Of the material below, the lines to be retyped are those from the line containing "cyan brick B8 level" through the line containing "pink cone F8 level 1 -> pink plate F8 level 1", inclusive; reproduce them exactly.

---------- Data ----------

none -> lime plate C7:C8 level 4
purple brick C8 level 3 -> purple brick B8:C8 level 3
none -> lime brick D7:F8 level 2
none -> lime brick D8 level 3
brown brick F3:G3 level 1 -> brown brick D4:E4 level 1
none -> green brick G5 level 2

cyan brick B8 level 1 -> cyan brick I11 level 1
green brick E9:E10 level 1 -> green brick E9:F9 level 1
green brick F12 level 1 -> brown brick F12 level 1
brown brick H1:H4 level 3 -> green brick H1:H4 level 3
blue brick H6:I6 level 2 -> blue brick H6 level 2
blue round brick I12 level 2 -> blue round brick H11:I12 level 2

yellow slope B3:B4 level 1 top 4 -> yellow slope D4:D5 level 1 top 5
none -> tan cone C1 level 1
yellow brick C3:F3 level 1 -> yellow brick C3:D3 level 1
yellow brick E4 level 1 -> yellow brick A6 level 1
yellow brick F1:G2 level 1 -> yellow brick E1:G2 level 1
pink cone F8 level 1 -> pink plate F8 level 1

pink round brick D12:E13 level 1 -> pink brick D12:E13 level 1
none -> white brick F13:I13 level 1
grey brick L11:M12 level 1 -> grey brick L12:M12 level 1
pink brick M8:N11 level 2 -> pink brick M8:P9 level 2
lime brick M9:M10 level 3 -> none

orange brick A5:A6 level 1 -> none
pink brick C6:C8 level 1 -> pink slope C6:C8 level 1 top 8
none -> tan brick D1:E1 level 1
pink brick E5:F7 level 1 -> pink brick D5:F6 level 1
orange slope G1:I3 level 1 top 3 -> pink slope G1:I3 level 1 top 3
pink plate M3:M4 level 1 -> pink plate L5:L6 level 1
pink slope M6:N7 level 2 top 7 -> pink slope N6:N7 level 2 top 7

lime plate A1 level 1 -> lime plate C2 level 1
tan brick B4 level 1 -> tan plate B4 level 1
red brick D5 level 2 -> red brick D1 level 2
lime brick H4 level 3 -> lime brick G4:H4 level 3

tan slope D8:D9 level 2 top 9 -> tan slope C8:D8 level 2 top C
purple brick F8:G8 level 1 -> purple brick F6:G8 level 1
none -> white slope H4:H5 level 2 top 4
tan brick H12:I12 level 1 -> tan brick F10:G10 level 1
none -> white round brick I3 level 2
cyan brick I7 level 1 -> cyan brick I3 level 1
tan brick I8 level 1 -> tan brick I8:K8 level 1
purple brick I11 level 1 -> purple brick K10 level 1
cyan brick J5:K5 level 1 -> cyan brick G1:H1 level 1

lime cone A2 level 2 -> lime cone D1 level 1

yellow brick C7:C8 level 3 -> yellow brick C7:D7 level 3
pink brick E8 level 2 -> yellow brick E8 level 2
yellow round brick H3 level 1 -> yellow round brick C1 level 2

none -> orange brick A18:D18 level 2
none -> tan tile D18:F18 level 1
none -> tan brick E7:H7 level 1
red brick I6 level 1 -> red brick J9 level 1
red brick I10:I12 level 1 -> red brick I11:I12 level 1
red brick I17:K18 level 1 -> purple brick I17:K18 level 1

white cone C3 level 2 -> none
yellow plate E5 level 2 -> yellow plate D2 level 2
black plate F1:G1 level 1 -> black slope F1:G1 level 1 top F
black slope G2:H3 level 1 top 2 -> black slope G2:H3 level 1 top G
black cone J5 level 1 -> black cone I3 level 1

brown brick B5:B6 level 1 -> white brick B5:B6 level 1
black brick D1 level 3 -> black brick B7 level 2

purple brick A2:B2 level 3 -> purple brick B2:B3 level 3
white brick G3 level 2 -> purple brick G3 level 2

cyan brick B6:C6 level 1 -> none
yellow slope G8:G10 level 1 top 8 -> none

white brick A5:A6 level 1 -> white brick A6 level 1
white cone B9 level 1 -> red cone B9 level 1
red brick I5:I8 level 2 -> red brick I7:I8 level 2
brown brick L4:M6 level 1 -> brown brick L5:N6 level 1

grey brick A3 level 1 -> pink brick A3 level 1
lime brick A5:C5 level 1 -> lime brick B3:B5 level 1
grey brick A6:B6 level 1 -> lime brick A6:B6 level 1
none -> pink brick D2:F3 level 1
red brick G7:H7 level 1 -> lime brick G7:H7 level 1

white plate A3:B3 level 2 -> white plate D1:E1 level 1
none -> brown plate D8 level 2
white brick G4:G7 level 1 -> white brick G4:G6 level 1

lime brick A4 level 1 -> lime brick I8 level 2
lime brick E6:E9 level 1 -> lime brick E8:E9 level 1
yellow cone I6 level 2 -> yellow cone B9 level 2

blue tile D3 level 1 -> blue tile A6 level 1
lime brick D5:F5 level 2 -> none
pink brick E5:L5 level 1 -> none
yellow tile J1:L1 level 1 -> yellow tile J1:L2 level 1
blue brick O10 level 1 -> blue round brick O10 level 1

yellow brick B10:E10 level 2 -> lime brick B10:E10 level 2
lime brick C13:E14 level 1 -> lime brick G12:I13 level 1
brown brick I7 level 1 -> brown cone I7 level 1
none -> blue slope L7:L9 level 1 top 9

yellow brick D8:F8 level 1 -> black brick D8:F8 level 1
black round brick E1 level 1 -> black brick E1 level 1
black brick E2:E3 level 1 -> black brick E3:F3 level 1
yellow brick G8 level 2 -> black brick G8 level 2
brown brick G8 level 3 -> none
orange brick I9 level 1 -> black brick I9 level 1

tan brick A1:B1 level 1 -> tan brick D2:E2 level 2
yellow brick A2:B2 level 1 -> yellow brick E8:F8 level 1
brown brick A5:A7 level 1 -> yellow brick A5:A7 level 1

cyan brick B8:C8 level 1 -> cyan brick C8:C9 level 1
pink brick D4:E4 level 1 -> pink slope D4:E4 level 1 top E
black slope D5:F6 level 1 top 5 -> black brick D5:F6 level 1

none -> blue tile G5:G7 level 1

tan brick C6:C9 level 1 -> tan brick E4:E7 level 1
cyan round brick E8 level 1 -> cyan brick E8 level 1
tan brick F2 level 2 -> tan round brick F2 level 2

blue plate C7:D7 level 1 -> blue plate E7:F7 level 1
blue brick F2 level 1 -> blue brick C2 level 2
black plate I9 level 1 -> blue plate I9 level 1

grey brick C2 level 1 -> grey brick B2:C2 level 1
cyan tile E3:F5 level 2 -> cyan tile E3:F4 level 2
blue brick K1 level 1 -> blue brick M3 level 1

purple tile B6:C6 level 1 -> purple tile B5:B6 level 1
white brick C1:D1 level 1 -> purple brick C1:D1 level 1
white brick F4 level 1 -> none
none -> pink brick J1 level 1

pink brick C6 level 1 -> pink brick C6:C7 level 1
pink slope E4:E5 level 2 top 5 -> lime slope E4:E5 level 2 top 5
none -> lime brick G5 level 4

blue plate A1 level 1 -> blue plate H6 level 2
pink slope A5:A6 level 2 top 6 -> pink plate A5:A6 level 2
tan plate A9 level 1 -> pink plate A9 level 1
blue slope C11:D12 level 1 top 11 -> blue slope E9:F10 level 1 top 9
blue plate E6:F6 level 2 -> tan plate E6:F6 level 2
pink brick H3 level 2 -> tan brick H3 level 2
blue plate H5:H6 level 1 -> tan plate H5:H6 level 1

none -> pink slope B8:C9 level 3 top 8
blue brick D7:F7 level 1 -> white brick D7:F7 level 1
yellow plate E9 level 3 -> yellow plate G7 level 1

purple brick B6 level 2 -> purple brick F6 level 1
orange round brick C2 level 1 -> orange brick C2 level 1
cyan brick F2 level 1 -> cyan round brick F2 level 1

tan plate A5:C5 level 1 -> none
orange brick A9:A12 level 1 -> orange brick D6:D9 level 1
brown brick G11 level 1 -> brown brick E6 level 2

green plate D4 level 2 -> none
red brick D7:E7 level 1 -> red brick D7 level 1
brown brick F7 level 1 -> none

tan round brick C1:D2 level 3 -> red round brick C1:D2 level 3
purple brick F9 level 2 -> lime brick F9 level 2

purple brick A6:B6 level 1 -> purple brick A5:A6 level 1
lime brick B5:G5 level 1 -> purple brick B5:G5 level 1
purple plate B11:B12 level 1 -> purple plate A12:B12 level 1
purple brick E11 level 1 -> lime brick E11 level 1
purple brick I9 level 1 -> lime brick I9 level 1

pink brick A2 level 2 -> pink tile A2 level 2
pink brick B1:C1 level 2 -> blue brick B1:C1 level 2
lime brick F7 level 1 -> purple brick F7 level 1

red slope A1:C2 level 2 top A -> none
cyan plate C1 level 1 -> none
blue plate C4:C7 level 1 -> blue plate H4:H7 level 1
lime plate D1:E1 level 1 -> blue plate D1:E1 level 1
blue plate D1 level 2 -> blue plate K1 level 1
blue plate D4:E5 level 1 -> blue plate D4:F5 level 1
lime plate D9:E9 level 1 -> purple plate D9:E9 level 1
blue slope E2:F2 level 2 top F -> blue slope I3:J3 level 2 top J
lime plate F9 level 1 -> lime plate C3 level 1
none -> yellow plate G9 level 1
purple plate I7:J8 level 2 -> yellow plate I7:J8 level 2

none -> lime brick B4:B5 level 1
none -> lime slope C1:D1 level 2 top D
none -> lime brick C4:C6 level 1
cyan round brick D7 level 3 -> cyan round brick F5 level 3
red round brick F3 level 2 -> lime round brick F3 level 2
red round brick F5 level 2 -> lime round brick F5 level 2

----------

• _Worked solution_:
cyan brick B8 level 1 -> cyan brick I11 level 1
green brick E9:E10 level 1 -> green brick E9:F9 level 1
green brick F12 level 1 -> brown brick F12 level 1
brown brick H1:H4 level 3 -> green brick H1:H4 level 3
blue brick H6:I6 level 2 -> blue brick H6 level 2
blue round brick I12 level 2 -> blue round brick H11:I12 level 2

yellow slope B3:B4 level 1 top 4 -> yellow slope D4:D5 level 1 top 5
none -> tan cone C1 level 1
yellow brick C3:F3 level 1 -> yellow brick C3:D3 level 1
yellow brick E4 level 1 -> yellow brick A6 level 1
yellow brick F1:G2 level 1 -> yellow brick E1:G2 level 1
pink cone F8 level 1 -> pink plate F8 level 1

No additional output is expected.